WHAT IS REQUIRED:
The lines from the one holding "RTC pin SDA: D3 -> D2" through the end of the records below are to be written out exactly, and nothing else; pictures are to be left out.
--- INPUT Enclosed Below ---
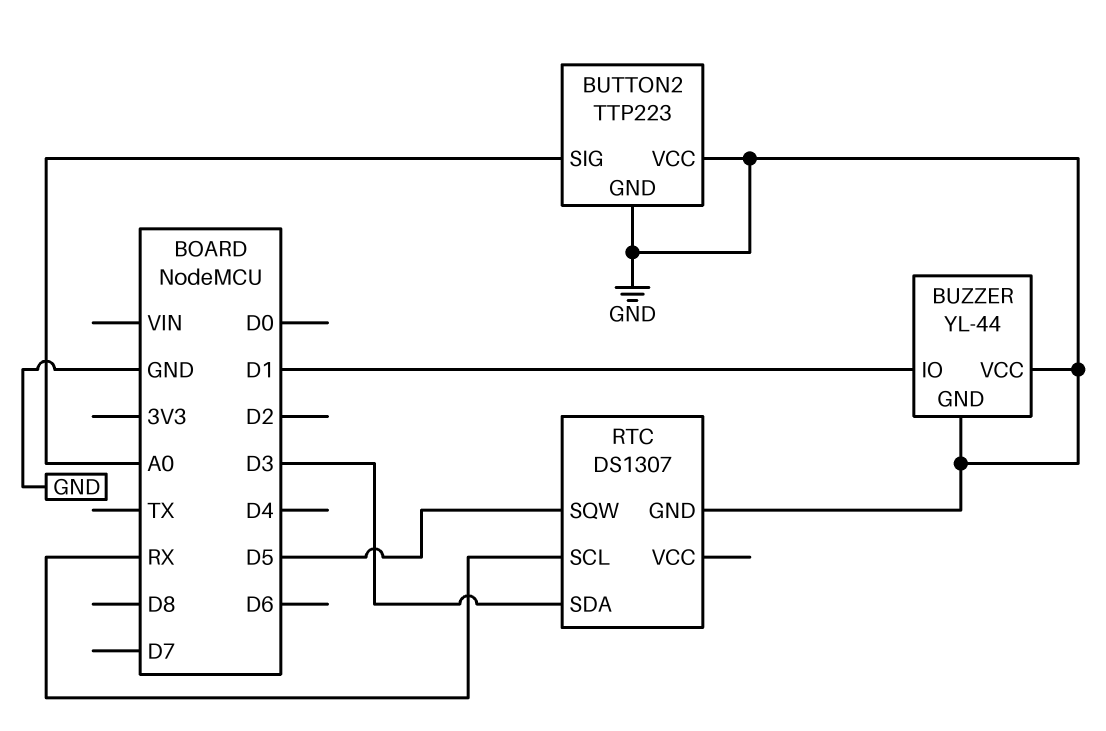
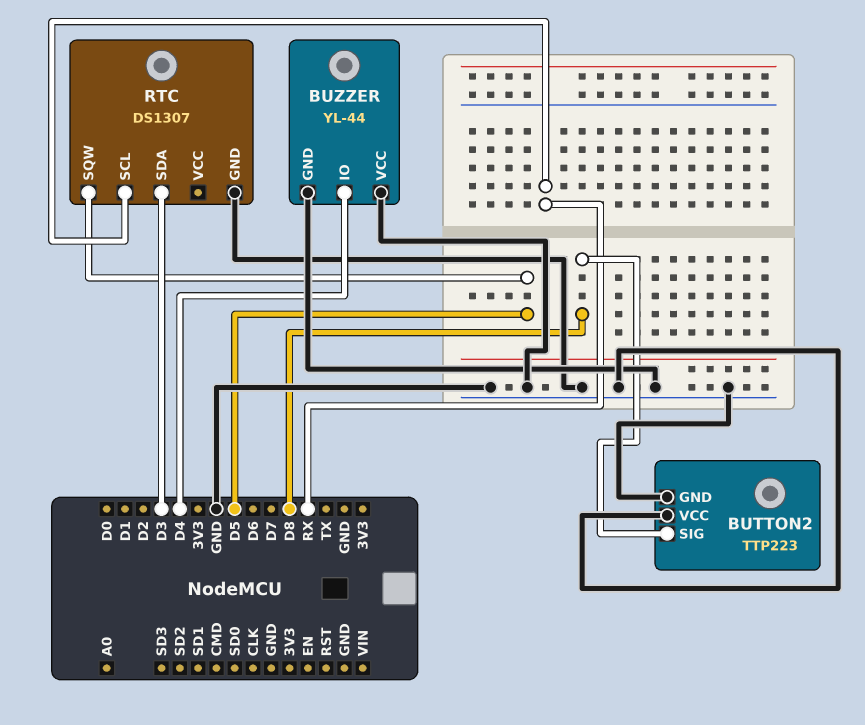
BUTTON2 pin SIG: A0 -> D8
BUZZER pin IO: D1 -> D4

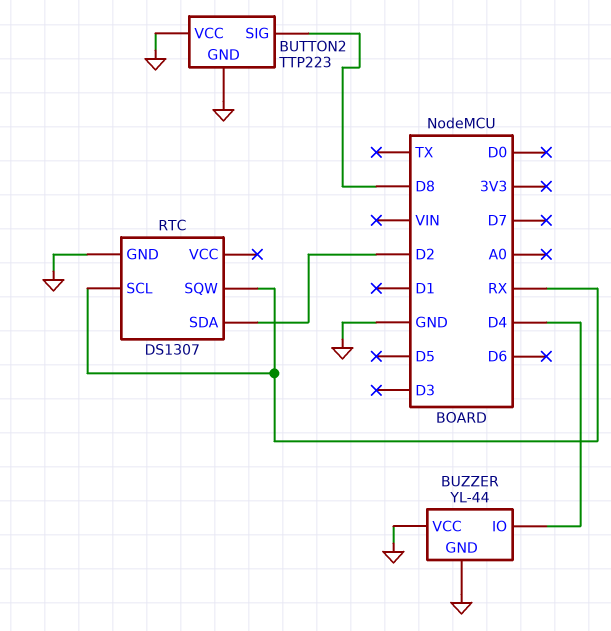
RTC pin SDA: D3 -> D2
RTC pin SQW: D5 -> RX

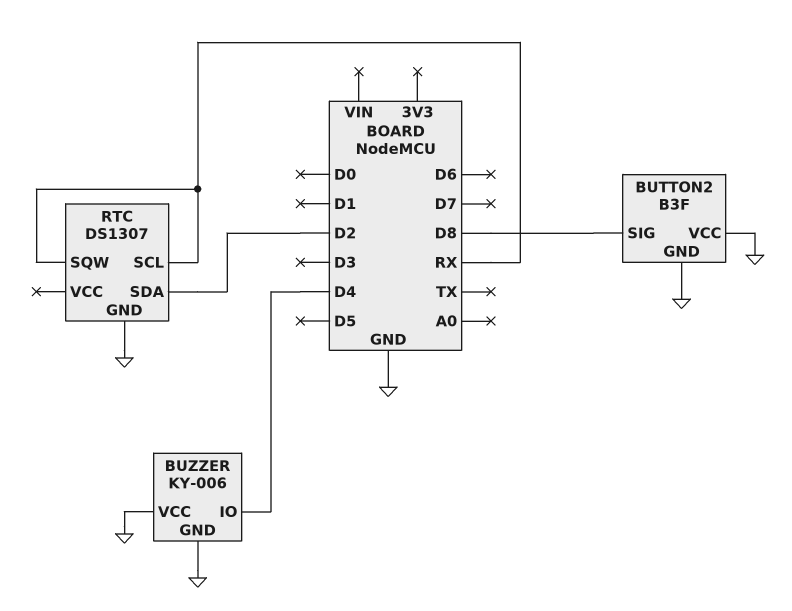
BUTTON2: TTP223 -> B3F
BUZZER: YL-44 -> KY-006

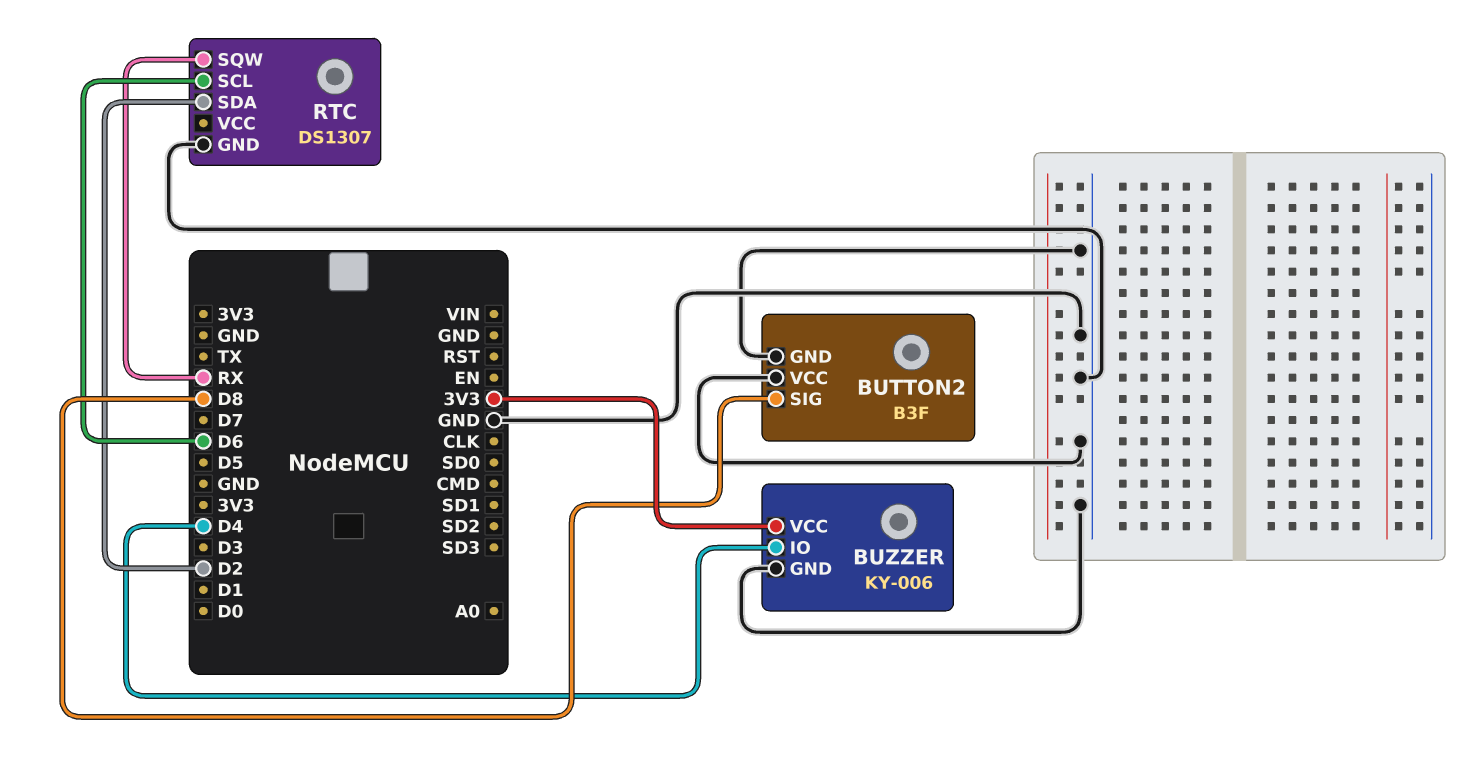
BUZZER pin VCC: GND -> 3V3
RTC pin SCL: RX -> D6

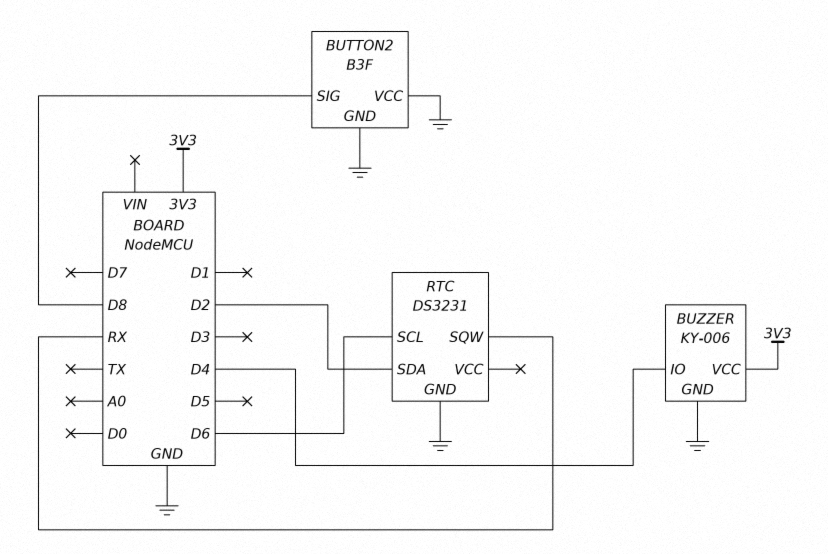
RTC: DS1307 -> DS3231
--- End of Enclosed INPUT ---
TASK SOLUTION:
RTC pin SDA: D3 -> D2
RTC pin SQW: D5 -> RX

BUTTON2: TTP223 -> B3F
BUZZER: YL-44 -> KY-006

BUZZER pin VCC: GND -> 3V3
RTC pin SCL: RX -> D6

RTC: DS1307 -> DS3231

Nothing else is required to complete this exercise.